WHAT THE TASK ASKS:
Look for the word "none" in the entries and copy each line where it appears.

BEGIN

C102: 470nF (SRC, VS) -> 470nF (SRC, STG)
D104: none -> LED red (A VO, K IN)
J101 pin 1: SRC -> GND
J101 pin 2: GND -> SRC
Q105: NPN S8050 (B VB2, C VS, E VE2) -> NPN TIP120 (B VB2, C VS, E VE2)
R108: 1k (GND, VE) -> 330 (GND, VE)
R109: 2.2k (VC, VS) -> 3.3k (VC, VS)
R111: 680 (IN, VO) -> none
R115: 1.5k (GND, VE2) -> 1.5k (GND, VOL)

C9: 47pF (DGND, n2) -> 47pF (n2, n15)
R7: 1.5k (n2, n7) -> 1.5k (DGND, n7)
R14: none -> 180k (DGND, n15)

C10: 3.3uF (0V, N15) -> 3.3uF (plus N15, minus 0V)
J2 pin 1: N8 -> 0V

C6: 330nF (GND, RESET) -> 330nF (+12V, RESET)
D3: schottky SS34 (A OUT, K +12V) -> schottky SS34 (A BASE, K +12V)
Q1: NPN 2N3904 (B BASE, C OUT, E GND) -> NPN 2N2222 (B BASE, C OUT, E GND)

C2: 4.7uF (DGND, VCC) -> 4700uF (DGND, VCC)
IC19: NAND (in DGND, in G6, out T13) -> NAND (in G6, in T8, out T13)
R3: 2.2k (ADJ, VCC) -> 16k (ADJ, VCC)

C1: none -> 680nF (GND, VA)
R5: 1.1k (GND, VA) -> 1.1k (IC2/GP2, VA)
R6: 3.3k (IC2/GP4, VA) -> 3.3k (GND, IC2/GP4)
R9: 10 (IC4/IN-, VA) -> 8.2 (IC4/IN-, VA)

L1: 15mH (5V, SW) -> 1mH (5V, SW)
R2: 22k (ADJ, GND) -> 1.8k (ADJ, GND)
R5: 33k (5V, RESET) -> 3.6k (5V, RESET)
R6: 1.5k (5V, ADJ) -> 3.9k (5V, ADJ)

END

YOUR SOLUTION:
D104: none -> LED red (A VO, K IN)
R111: 680 (IN, VO) -> none
R14: none -> 180k (DGND, n15)
C1: none -> 680nF (GND, VA)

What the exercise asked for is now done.